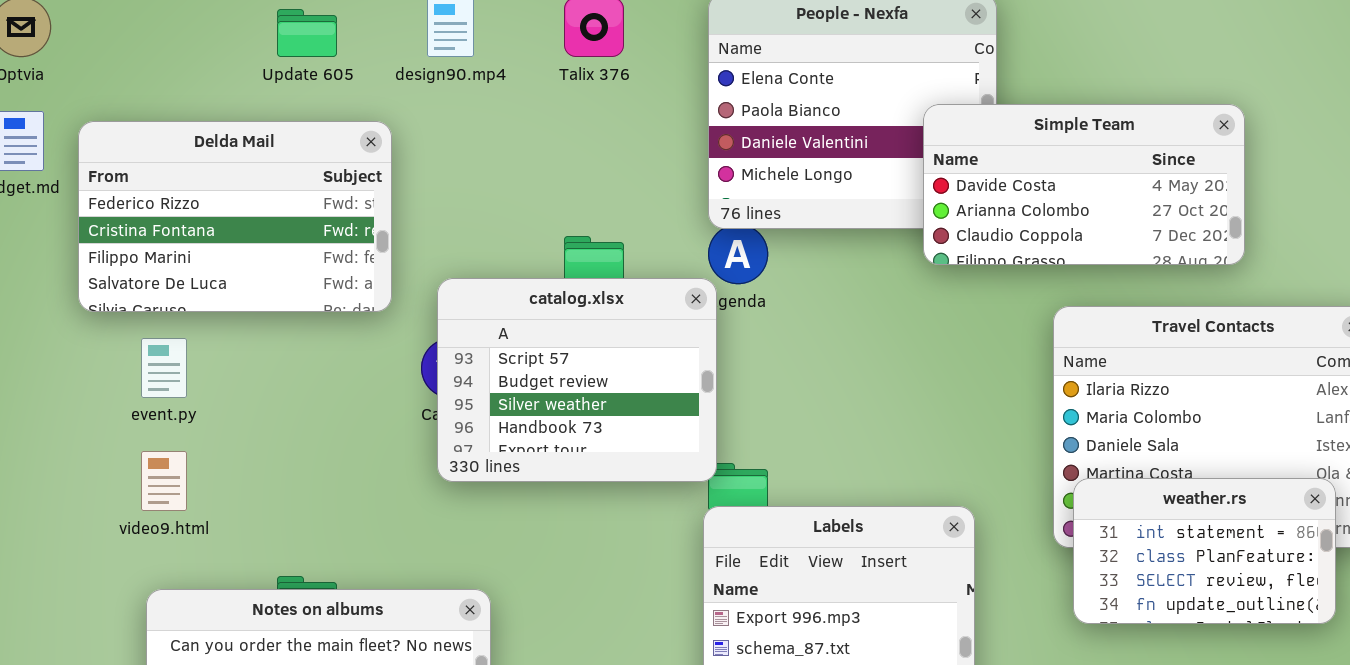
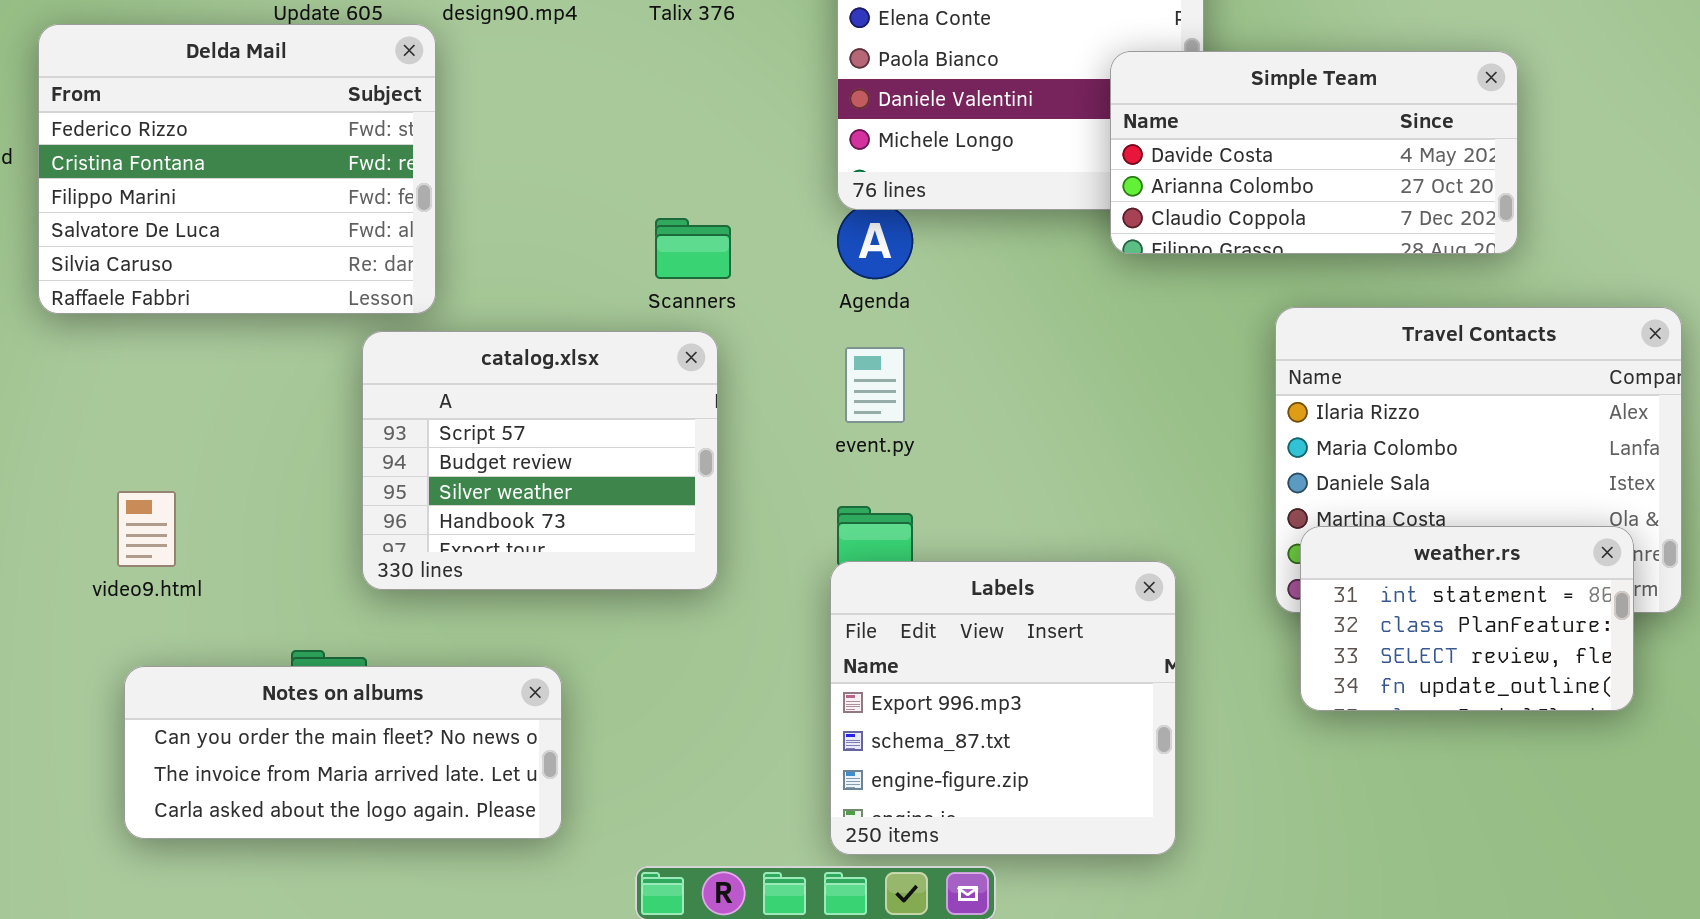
Delda Mail: [78,121,392,312] -> [38,24,436,314], resized
catalog.xlsx: [437,278,717,482] -> [362,331,718,590], moved
event.py: [141,338,187,398] -> [845,347,905,423], moved

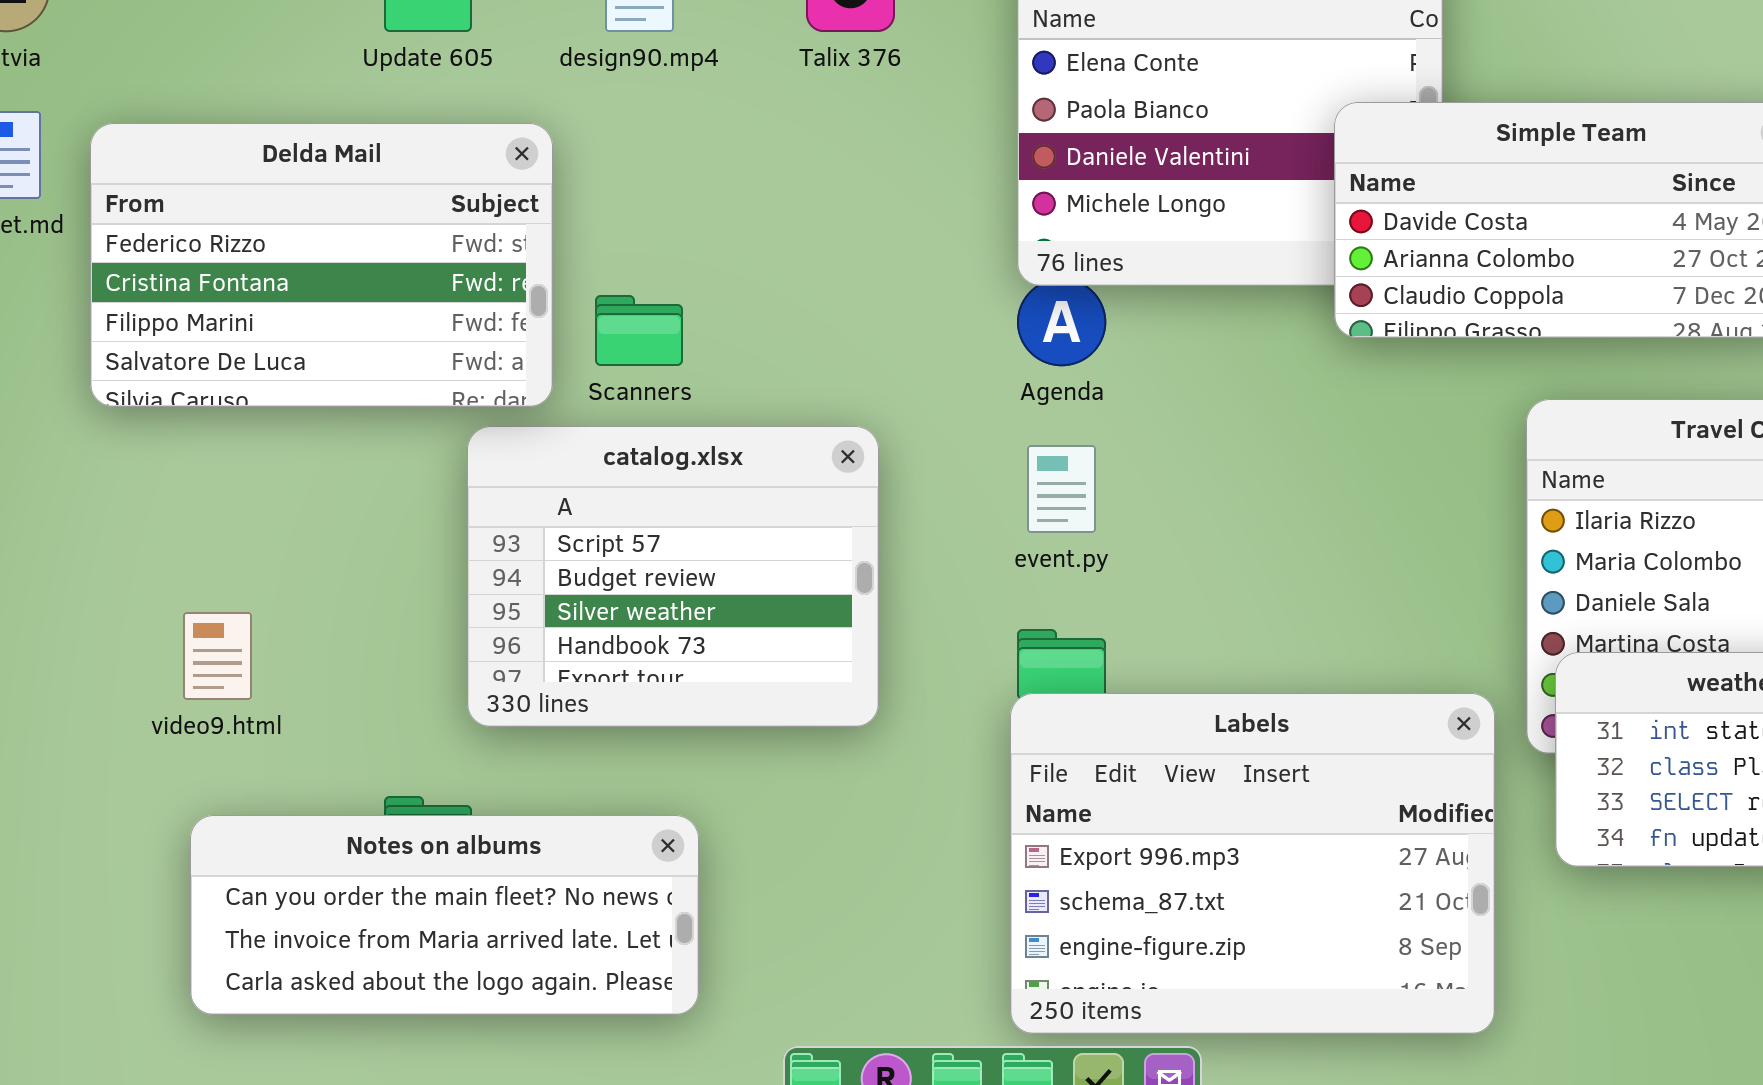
Delda Mail: [38,24,436,314] -> [90,123,553,407], resized
Scanners: [655,218,731,279] -> [595,295,683,366], moved
Labels: [830,561,1176,855] -> [1010,693,1495,1034], resized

▶ [Work order] Filter the entries down to the lines holding the string "moved". Copy each of those lines.

▶ [Solved problem]
catalog.xlsx: [437,278,717,482] -> [362,331,718,590], moved
event.py: [141,338,187,398] -> [845,347,905,423], moved
Scanners: [655,218,731,279] -> [595,295,683,366], moved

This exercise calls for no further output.